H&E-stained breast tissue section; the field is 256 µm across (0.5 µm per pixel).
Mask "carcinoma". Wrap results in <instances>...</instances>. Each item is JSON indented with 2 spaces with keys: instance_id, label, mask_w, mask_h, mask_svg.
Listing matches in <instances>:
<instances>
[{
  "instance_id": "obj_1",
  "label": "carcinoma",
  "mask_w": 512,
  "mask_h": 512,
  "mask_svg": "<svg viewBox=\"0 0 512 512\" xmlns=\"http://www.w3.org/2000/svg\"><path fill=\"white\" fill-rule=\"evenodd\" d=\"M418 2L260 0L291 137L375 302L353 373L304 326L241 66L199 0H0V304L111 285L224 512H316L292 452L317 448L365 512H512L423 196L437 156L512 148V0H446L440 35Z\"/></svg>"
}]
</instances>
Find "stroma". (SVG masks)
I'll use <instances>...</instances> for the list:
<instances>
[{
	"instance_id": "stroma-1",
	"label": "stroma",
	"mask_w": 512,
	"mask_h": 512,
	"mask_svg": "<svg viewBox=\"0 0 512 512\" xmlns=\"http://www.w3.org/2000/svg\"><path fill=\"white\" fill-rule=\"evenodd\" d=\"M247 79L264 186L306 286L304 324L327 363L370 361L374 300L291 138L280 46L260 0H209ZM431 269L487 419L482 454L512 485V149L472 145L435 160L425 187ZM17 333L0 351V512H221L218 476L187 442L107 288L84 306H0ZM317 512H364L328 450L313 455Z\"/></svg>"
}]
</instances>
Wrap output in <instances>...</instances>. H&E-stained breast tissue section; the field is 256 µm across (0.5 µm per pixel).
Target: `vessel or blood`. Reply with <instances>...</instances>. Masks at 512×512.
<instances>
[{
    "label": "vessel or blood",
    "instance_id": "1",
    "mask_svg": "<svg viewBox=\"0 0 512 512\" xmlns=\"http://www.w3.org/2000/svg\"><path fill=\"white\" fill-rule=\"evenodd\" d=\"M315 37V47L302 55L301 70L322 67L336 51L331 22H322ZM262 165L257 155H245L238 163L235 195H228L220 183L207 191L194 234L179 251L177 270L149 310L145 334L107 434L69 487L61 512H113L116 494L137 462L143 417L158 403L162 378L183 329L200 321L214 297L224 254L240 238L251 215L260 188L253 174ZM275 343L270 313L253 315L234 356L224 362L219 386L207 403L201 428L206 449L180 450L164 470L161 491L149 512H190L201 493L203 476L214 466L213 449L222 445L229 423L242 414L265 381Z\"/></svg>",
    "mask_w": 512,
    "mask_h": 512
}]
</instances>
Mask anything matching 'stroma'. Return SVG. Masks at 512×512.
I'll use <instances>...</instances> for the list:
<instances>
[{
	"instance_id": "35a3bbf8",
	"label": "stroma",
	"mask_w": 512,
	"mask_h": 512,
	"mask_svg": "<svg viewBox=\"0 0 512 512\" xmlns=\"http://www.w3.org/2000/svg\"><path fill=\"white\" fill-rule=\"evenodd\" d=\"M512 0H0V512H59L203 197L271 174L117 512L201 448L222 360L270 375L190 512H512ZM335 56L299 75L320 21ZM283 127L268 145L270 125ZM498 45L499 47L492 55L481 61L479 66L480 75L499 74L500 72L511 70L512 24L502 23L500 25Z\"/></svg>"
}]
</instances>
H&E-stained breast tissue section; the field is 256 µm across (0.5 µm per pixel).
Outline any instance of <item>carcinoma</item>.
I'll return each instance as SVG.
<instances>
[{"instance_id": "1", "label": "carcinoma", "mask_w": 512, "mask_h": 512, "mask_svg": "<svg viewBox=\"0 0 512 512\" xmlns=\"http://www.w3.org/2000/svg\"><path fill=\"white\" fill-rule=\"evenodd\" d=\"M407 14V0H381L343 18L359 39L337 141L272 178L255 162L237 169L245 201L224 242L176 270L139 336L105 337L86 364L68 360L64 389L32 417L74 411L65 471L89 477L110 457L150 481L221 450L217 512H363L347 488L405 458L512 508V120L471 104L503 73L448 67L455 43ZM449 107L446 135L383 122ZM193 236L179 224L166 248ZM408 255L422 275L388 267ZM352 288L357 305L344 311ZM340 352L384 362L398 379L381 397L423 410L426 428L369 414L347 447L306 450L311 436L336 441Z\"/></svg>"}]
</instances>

TASK OBJECTIVE —
Copy all of the material word for word.

TASK ANSWER —
H&E-stained breast tissue section; the field is 256 µm across (0.5 µm per pixel).
Mask "carcinoma". Wrap results in <instances>...</instances>. Each item is JSON indented with 2 spaces with keys: instance_id, label, mask_w, mask_h, mask_svg.
Listing matches in <instances>:
<instances>
[{
  "instance_id": "obj_1",
  "label": "carcinoma",
  "mask_w": 512,
  "mask_h": 512,
  "mask_svg": "<svg viewBox=\"0 0 512 512\" xmlns=\"http://www.w3.org/2000/svg\"><path fill=\"white\" fill-rule=\"evenodd\" d=\"M418 2L260 0L291 137L375 302L353 373L304 326L241 66L199 0H0V304L111 285L224 512H316L292 452L317 448L365 512H512L423 196L437 156L512 148V0H446L440 35Z\"/></svg>"
}]
</instances>
Find "stroma". (SVG masks)
I'll use <instances>...</instances> for the list:
<instances>
[{
	"instance_id": "stroma-1",
	"label": "stroma",
	"mask_w": 512,
	"mask_h": 512,
	"mask_svg": "<svg viewBox=\"0 0 512 512\" xmlns=\"http://www.w3.org/2000/svg\"><path fill=\"white\" fill-rule=\"evenodd\" d=\"M247 79L264 186L306 286L304 324L327 363L370 361L374 300L291 138L280 46L260 0H209ZM431 269L487 419L482 454L512 485V149L472 145L435 160L425 187ZM17 333L0 351V512H221L218 476L187 442L107 288L84 306H0ZM317 512H364L328 450L313 455Z\"/></svg>"
}]
</instances>
Wrap output in <instances>...</instances>. H&E-stained breast tissue section; the field is 256 µm across (0.5 µm per pixel).
Target: `vessel or blood`. Reply with <instances>...</instances>. Masks at 512×512.
<instances>
[{
    "label": "vessel or blood",
    "instance_id": "1",
    "mask_svg": "<svg viewBox=\"0 0 512 512\" xmlns=\"http://www.w3.org/2000/svg\"><path fill=\"white\" fill-rule=\"evenodd\" d=\"M315 37V47L302 55L301 70L322 67L336 51L331 22H322ZM262 165L257 155H245L238 163L235 195H228L220 183L207 191L194 234L179 251L177 270L149 310L145 334L107 434L69 487L61 512H113L116 494L137 462L143 417L158 403L162 378L183 329L200 321L214 297L224 254L240 238L251 215L260 188L253 174ZM275 343L270 313L253 315L234 356L224 362L219 386L207 403L201 428L206 449L180 450L164 470L161 491L149 512H190L201 493L203 476L214 466L213 449L222 445L229 423L242 414L265 381Z\"/></svg>",
    "mask_w": 512,
    "mask_h": 512
}]
</instances>
Mask anything matching 'stroma'. Return SVG. Masks at 512×512.
I'll use <instances>...</instances> for the list:
<instances>
[{
	"instance_id": "35a3bbf8",
	"label": "stroma",
	"mask_w": 512,
	"mask_h": 512,
	"mask_svg": "<svg viewBox=\"0 0 512 512\" xmlns=\"http://www.w3.org/2000/svg\"><path fill=\"white\" fill-rule=\"evenodd\" d=\"M512 0H0V512H59L203 197L271 174L117 512L201 448L222 360L270 375L190 512H512ZM335 56L299 75L320 21ZM283 127L268 145L270 125ZM498 45L499 47L492 55L481 61L479 66L480 75L499 74L500 72L511 70L512 24L502 23L500 25Z\"/></svg>"
}]
</instances>
H&E-stained breast tissue section; the field is 256 µm across (0.5 µm per pixel).
Outline any instance of <item>carcinoma</item>.
I'll return each instance as SVG.
<instances>
[{"instance_id": "1", "label": "carcinoma", "mask_w": 512, "mask_h": 512, "mask_svg": "<svg viewBox=\"0 0 512 512\" xmlns=\"http://www.w3.org/2000/svg\"><path fill=\"white\" fill-rule=\"evenodd\" d=\"M407 14V0H381L343 18L359 39L337 141L272 178L255 162L237 169L245 201L224 242L176 270L139 336L105 337L86 364L68 360L64 389L32 417L74 411L65 471L89 477L110 457L150 481L221 450L217 512H363L347 488L405 458L512 508V120L471 104L503 73L448 67L455 43ZM449 107L446 135L383 122ZM193 236L179 224L166 248ZM408 255L422 275L388 267ZM352 288L357 305L344 311ZM340 352L384 362L398 379L381 397L423 410L426 428L369 414L347 447L306 450L311 436L336 441Z\"/></svg>"}]
</instances>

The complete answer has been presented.